#### 원본 데이터
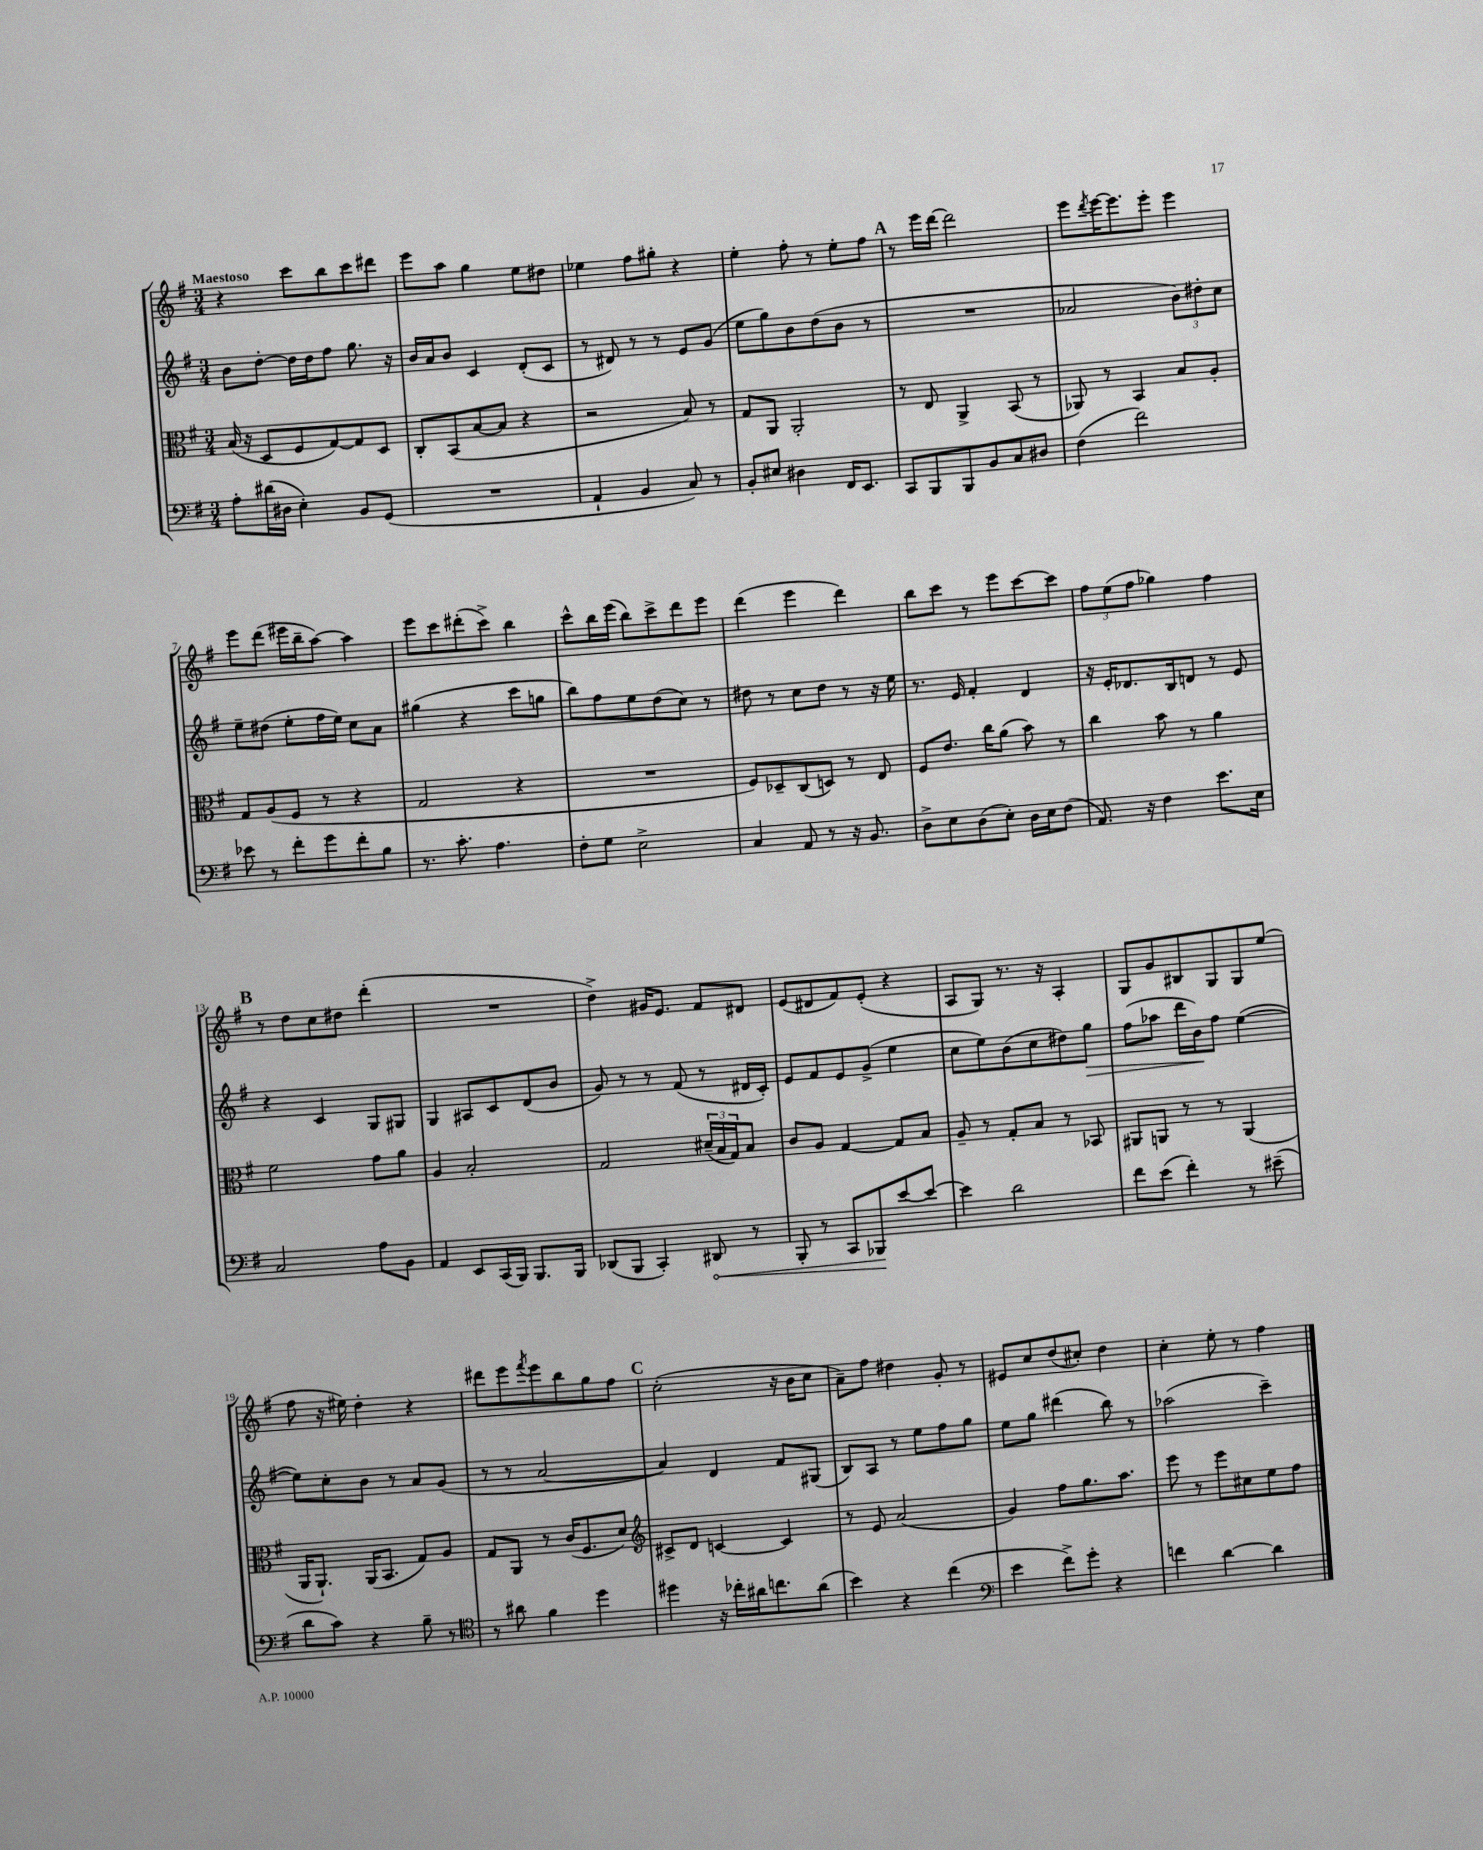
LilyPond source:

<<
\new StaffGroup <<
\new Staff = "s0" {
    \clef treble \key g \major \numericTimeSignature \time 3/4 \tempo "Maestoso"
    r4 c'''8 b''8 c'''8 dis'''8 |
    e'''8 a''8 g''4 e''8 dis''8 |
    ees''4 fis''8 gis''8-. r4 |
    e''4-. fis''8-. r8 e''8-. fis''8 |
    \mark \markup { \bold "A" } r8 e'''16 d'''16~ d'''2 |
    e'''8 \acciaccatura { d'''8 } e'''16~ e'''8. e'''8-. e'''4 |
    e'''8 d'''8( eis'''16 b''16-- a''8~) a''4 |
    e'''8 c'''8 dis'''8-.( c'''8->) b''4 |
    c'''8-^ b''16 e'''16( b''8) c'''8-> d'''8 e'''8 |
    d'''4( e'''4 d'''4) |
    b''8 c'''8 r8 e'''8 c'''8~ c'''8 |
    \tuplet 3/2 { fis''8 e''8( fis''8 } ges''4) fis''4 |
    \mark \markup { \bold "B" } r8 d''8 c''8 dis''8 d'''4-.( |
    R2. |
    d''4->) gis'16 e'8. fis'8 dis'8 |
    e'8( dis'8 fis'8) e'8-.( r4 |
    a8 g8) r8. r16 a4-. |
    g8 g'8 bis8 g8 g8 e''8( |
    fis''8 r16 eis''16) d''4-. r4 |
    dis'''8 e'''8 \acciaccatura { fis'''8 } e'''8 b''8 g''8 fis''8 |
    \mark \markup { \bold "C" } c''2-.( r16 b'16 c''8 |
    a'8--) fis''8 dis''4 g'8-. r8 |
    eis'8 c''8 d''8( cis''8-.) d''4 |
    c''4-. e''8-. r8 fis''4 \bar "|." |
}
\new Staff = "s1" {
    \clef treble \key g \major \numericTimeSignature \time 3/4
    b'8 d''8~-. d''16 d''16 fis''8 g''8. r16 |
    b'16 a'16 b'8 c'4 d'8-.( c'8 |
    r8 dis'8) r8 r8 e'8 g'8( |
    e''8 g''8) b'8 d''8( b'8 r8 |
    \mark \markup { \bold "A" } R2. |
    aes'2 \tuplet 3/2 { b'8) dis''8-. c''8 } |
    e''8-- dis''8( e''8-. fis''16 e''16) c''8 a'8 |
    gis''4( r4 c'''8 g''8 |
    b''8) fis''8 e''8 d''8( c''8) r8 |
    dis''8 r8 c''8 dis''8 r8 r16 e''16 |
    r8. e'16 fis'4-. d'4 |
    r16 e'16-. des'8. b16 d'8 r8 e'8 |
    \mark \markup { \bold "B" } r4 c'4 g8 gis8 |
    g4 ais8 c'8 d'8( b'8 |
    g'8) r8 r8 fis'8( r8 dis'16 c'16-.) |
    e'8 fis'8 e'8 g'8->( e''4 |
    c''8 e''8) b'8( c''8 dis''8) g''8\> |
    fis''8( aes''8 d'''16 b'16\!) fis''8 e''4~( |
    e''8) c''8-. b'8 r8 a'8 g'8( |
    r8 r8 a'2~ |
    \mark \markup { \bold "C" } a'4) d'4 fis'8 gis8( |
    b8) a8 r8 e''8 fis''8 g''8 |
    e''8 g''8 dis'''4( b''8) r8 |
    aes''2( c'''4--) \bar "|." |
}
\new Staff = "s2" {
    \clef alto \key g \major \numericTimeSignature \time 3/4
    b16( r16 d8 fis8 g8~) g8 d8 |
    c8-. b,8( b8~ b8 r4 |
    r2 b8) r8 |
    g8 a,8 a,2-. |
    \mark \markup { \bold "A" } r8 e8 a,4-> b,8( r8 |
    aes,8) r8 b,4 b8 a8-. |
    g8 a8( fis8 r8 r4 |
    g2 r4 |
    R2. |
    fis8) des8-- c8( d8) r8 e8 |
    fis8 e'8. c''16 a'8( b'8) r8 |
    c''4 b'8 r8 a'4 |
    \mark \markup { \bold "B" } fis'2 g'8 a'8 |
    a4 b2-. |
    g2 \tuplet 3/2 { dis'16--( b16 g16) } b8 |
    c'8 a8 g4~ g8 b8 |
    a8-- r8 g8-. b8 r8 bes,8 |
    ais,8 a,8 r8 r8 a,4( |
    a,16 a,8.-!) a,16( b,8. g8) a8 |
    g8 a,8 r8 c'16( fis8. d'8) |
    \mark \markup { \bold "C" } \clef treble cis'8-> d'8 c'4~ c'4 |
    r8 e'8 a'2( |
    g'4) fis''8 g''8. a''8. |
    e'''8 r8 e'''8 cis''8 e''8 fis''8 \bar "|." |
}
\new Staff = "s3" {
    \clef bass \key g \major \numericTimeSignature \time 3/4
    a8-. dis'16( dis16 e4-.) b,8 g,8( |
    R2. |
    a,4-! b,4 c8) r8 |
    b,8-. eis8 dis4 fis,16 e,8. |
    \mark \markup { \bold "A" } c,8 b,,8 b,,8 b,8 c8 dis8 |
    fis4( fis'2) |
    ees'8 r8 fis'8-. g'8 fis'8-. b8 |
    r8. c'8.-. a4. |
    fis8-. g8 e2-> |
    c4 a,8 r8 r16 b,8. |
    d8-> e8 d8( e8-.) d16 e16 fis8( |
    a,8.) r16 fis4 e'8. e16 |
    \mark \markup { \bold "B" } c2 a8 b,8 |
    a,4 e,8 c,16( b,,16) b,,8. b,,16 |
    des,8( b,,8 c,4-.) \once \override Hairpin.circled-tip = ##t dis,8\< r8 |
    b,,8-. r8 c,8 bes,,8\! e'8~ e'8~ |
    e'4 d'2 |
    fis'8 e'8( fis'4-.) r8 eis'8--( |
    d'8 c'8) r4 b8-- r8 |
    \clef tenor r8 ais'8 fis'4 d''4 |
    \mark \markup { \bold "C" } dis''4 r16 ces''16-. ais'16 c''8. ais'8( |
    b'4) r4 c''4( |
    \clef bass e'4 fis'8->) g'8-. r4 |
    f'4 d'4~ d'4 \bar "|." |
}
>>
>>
########
작업 지시: 위 줄 가운데 문자열 "major"이(가) 들어 있는 줄을 하나도 빠뜨리지 말고 그대로 옮겨 나열하세요.

이에 대한 응답:
    \clef treble \key g \major \numericTimeSignature \time 3/4 \tempo "Maestoso"
    \clef treble \key g \major \numericTimeSignature \time 3/4
    \clef alto \key g \major \numericTimeSignature \time 3/4
    \clef bass \key g \major \numericTimeSignature \time 3/4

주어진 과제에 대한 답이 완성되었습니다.